The problem:
Using the material that follows, identify and copy each line with the string "VCTRL".

Exercise data:
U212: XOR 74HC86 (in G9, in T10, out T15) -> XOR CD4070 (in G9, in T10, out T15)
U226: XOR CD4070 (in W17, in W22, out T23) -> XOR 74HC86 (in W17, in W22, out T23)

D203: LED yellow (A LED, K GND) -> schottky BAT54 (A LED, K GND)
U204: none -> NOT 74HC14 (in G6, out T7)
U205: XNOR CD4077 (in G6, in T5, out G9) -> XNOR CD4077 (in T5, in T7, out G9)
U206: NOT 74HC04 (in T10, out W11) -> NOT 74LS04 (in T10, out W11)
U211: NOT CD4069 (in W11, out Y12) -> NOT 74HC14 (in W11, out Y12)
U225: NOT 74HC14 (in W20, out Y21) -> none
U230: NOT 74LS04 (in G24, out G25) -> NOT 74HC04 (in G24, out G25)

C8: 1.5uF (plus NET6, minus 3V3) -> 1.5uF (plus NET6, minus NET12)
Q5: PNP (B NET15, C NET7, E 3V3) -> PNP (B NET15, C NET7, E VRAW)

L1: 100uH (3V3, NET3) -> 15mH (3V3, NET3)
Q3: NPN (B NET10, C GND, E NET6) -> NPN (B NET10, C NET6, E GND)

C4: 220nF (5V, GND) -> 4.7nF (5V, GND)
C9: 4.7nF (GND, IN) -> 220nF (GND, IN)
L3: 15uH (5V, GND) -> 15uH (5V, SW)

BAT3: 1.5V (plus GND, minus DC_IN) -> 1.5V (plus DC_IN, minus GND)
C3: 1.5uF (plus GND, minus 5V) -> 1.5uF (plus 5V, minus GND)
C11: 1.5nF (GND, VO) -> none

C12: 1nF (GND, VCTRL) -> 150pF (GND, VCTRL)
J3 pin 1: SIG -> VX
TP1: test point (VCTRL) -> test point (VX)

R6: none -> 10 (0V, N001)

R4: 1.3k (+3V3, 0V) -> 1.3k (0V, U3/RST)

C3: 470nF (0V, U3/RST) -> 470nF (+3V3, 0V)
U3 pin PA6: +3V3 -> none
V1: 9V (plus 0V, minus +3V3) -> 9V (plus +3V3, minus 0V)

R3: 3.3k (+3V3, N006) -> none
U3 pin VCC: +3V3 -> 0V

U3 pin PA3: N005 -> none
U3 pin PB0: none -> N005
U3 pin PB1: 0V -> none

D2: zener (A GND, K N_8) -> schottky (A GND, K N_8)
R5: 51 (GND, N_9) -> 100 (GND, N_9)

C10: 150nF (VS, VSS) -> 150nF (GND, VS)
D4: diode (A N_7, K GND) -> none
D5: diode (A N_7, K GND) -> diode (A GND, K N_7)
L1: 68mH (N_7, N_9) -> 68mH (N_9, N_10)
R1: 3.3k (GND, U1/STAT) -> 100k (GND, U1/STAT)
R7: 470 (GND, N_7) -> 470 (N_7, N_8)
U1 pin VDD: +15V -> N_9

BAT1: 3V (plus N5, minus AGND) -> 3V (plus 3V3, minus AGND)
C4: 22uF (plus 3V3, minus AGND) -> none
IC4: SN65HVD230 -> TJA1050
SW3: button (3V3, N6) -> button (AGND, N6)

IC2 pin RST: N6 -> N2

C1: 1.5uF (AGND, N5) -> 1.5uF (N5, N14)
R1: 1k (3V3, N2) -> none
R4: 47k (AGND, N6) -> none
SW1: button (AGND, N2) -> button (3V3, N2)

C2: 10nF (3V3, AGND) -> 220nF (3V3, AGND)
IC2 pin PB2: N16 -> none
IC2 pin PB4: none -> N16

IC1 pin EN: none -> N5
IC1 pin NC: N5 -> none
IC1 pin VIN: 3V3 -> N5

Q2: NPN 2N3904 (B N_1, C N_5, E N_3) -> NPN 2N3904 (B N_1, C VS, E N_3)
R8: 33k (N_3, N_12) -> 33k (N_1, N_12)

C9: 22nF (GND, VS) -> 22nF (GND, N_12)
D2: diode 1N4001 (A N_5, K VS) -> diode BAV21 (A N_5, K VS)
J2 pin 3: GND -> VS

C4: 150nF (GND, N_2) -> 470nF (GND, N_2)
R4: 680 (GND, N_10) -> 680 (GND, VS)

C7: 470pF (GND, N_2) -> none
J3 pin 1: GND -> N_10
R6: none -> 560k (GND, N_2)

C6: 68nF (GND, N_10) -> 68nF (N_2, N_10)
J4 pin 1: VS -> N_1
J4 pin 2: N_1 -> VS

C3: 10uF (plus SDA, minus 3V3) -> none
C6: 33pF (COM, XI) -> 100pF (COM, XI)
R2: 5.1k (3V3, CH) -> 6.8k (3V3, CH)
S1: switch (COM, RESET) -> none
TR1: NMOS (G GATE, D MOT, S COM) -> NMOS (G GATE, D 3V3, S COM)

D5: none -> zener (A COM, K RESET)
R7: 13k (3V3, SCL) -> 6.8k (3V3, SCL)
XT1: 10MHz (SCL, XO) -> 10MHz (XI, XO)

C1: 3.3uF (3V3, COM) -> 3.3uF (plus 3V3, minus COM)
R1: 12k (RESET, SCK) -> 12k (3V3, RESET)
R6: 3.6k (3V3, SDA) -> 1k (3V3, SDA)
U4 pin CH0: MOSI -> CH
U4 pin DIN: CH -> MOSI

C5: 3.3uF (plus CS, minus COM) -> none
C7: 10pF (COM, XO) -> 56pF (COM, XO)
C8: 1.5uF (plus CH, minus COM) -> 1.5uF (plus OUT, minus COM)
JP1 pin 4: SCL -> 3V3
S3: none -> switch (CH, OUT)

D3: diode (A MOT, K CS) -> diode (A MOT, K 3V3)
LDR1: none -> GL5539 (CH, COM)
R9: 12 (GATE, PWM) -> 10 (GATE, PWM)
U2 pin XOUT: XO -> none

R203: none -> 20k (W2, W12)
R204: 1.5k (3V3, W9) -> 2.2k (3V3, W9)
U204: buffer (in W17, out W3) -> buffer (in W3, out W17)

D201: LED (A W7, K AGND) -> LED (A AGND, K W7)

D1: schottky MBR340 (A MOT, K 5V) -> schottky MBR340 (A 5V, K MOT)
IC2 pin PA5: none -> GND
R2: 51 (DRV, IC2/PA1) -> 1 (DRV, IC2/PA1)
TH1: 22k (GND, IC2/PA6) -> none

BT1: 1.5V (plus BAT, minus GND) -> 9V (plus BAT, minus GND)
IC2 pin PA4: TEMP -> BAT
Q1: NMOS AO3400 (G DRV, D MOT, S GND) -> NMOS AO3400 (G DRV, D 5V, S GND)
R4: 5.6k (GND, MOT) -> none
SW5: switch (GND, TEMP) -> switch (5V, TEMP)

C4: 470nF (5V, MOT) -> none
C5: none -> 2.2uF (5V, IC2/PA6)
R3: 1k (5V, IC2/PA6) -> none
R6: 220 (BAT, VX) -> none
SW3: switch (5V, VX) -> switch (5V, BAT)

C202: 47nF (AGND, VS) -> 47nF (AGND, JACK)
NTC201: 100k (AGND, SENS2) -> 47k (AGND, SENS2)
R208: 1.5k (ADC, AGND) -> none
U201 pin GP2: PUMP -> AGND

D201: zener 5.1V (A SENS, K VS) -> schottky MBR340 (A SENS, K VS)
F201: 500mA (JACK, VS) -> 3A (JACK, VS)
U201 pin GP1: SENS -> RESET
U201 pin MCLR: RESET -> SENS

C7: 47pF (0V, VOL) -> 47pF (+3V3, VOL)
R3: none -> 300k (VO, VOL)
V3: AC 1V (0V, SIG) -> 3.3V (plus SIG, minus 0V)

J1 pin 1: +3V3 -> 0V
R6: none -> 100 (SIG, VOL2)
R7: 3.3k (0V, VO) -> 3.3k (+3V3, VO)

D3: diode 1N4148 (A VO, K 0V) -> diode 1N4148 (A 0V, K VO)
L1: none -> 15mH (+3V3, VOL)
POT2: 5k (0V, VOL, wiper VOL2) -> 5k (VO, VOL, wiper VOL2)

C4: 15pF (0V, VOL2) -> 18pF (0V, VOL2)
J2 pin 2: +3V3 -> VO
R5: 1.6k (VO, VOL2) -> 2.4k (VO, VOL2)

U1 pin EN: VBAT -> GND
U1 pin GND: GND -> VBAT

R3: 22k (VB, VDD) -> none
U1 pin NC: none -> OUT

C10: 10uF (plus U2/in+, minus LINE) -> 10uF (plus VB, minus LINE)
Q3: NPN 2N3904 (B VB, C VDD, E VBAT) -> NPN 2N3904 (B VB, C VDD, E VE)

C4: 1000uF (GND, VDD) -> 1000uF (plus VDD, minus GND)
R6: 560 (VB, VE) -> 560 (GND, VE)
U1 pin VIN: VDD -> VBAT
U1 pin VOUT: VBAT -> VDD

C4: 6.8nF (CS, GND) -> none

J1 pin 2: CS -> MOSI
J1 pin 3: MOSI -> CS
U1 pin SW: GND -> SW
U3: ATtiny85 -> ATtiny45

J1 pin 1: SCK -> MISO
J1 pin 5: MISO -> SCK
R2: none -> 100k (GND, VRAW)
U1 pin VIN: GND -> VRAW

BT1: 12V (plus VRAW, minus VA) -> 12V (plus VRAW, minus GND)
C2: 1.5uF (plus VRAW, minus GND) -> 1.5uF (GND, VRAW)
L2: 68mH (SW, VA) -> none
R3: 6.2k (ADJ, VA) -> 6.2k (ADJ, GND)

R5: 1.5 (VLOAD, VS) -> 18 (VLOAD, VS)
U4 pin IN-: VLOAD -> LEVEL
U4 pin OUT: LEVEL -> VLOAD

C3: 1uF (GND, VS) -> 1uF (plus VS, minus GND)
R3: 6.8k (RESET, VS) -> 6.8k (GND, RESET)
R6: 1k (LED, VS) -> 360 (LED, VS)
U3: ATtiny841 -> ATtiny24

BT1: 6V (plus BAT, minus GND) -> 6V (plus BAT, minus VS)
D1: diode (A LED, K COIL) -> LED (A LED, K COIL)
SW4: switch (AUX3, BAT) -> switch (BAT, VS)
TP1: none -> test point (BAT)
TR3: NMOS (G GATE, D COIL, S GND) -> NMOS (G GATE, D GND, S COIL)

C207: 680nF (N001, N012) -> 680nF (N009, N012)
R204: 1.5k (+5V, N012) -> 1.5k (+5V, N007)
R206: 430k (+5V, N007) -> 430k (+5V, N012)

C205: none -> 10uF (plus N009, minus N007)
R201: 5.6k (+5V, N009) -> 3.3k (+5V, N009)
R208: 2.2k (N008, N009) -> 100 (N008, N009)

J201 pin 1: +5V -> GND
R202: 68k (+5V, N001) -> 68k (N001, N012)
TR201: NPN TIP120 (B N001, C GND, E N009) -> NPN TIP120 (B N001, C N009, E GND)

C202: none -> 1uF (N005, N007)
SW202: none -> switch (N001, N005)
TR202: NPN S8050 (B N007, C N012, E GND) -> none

Answer for this exercise:
C12: 1nF (GND, VCTRL) -> 150pF (GND, VCTRL)
TP1: test point (VCTRL) -> test point (VX)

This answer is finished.